### [Problem requirements]
Transcription task. Write out each entry verbatim and exclude any image.
________________________________________
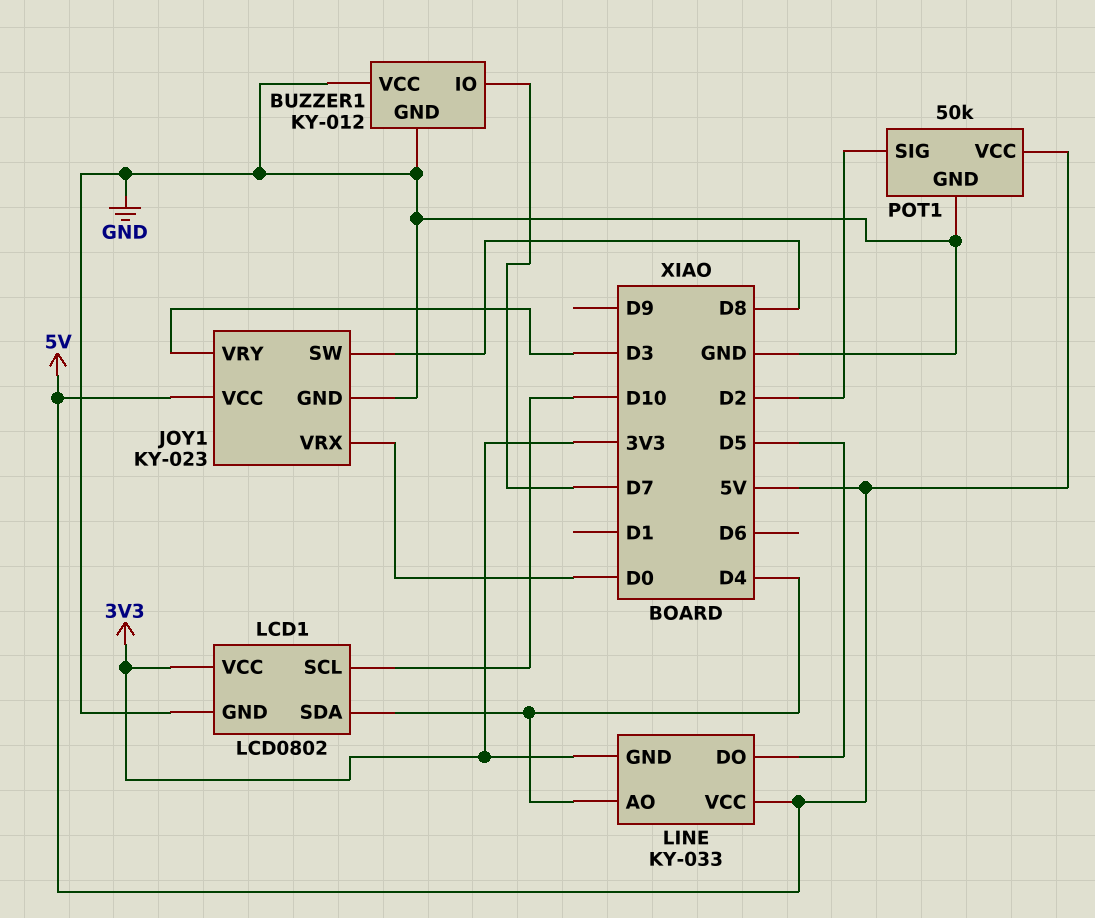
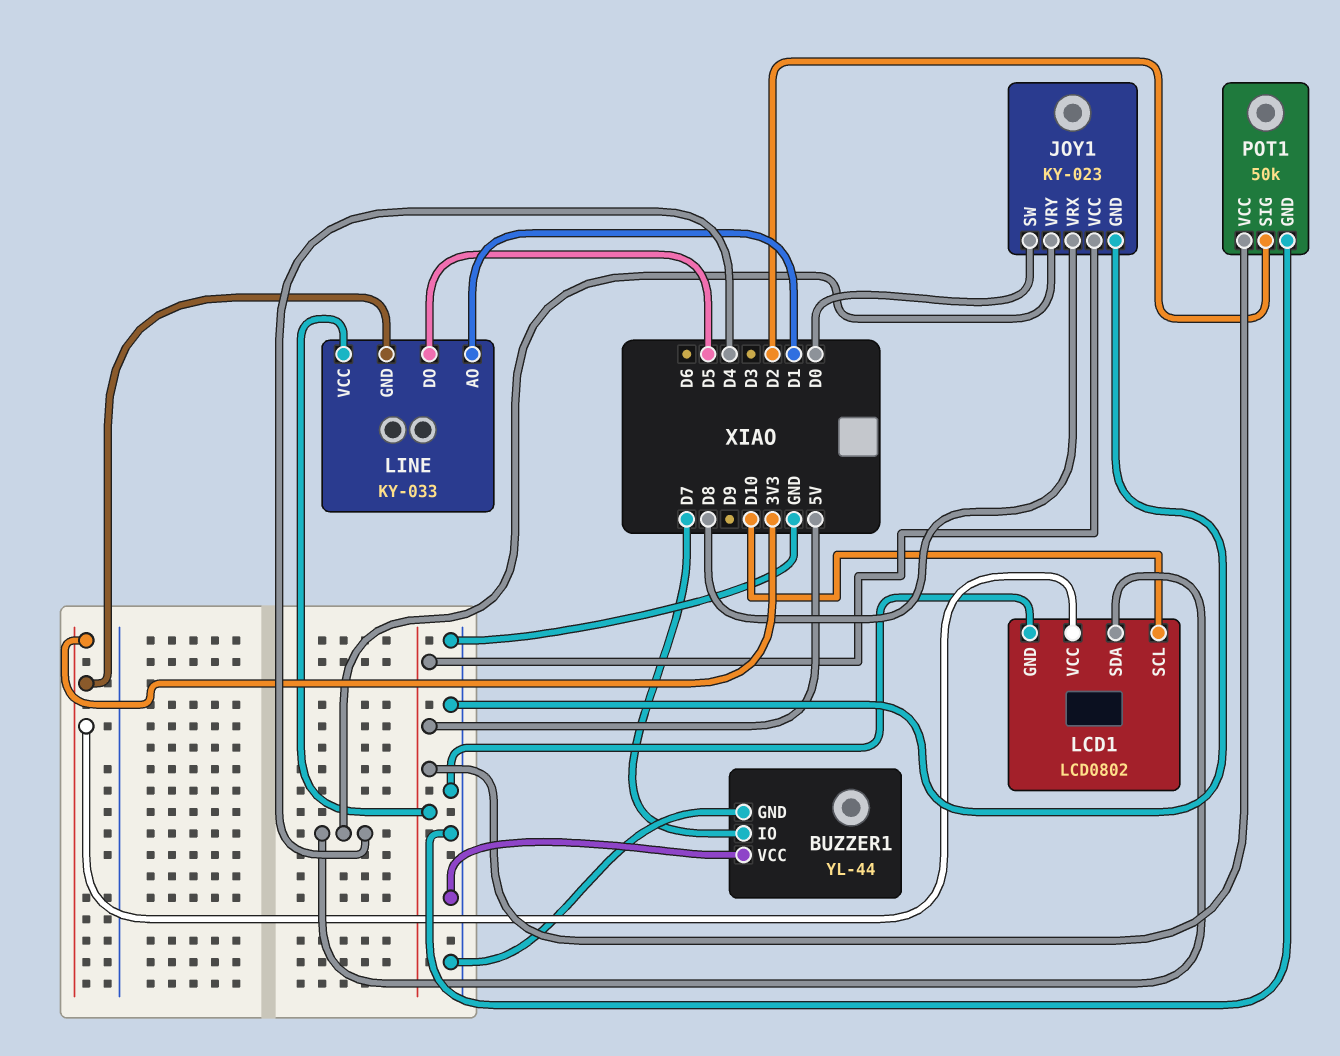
BUZZER1: KY-012 -> YL-44
JOY1 pin SW: D8 -> D0
JOY1 pin VRX: D0 -> D8
JOY1 pin VRY: D3 -> D4
LINE pin AO: D4 -> D1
________________________________________
### [Answer box]
BUZZER1: KY-012 -> YL-44
JOY1 pin SW: D8 -> D0
JOY1 pin VRX: D0 -> D8
JOY1 pin VRY: D3 -> D4
LINE pin AO: D4 -> D1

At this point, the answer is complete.